** BEGIN **

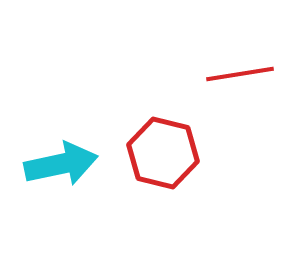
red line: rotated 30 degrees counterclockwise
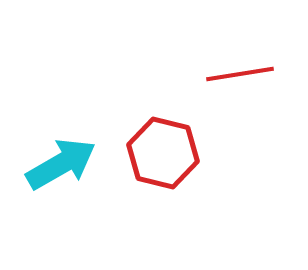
cyan arrow: rotated 18 degrees counterclockwise
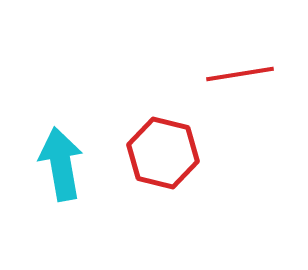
cyan arrow: rotated 70 degrees counterclockwise
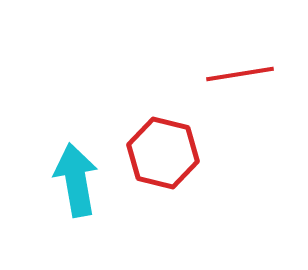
cyan arrow: moved 15 px right, 16 px down
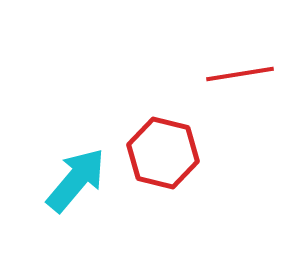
cyan arrow: rotated 50 degrees clockwise
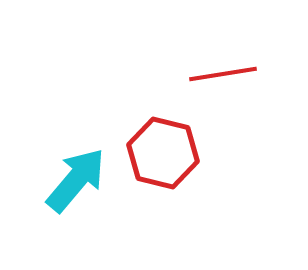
red line: moved 17 px left
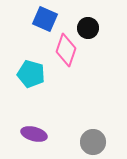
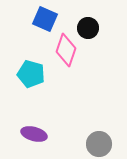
gray circle: moved 6 px right, 2 px down
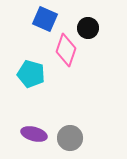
gray circle: moved 29 px left, 6 px up
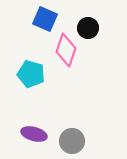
gray circle: moved 2 px right, 3 px down
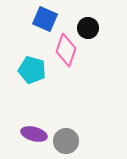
cyan pentagon: moved 1 px right, 4 px up
gray circle: moved 6 px left
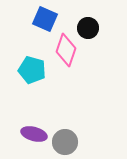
gray circle: moved 1 px left, 1 px down
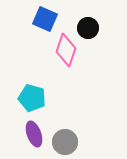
cyan pentagon: moved 28 px down
purple ellipse: rotated 55 degrees clockwise
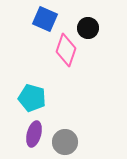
purple ellipse: rotated 35 degrees clockwise
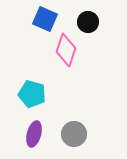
black circle: moved 6 px up
cyan pentagon: moved 4 px up
gray circle: moved 9 px right, 8 px up
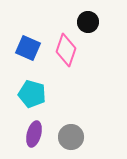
blue square: moved 17 px left, 29 px down
gray circle: moved 3 px left, 3 px down
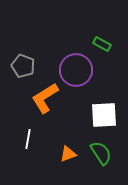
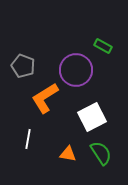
green rectangle: moved 1 px right, 2 px down
white square: moved 12 px left, 2 px down; rotated 24 degrees counterclockwise
orange triangle: rotated 30 degrees clockwise
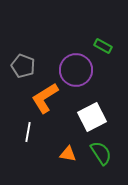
white line: moved 7 px up
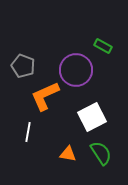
orange L-shape: moved 2 px up; rotated 8 degrees clockwise
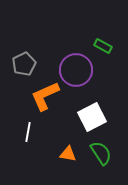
gray pentagon: moved 1 px right, 2 px up; rotated 25 degrees clockwise
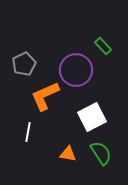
green rectangle: rotated 18 degrees clockwise
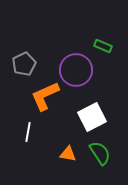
green rectangle: rotated 24 degrees counterclockwise
green semicircle: moved 1 px left
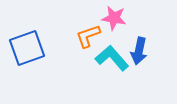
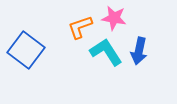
orange L-shape: moved 8 px left, 9 px up
blue square: moved 1 px left, 2 px down; rotated 33 degrees counterclockwise
cyan L-shape: moved 6 px left, 6 px up; rotated 8 degrees clockwise
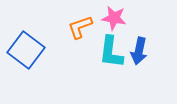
cyan L-shape: moved 5 px right; rotated 140 degrees counterclockwise
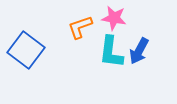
blue arrow: rotated 16 degrees clockwise
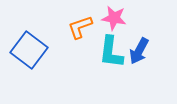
blue square: moved 3 px right
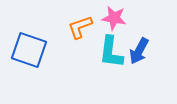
blue square: rotated 18 degrees counterclockwise
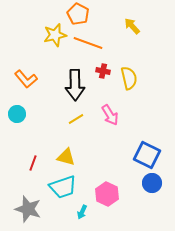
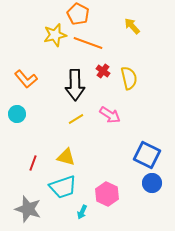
red cross: rotated 24 degrees clockwise
pink arrow: rotated 25 degrees counterclockwise
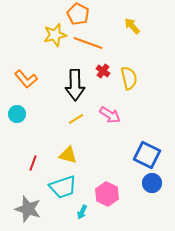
yellow triangle: moved 2 px right, 2 px up
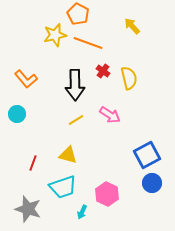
yellow line: moved 1 px down
blue square: rotated 36 degrees clockwise
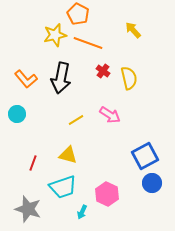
yellow arrow: moved 1 px right, 4 px down
black arrow: moved 14 px left, 7 px up; rotated 12 degrees clockwise
blue square: moved 2 px left, 1 px down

** END **

Can you render everything from the line containing "cyan arrow: rotated 18" down to the line containing "purple ellipse: rotated 35 degrees clockwise" as a JSON list of strings, one string per line, with blank lines and the pictures left out?

Reply to the exercise:
[
  "cyan arrow: rotated 18 degrees counterclockwise",
  "cyan arrow: rotated 70 degrees counterclockwise",
  "cyan arrow: moved 15 px right, 16 px down",
  "cyan arrow: rotated 50 degrees clockwise",
  "red line: moved 17 px left",
  "gray circle: moved 6 px right, 2 px down",
  "gray circle: moved 29 px left, 6 px up",
  "gray circle: moved 2 px right, 3 px down",
  "cyan pentagon: moved 1 px right, 4 px up",
  "gray circle: moved 6 px left",
  "gray circle: moved 1 px left, 1 px down",
  "cyan pentagon: moved 28 px down",
  "purple ellipse: rotated 55 degrees clockwise",
  "purple ellipse: rotated 35 degrees clockwise"
]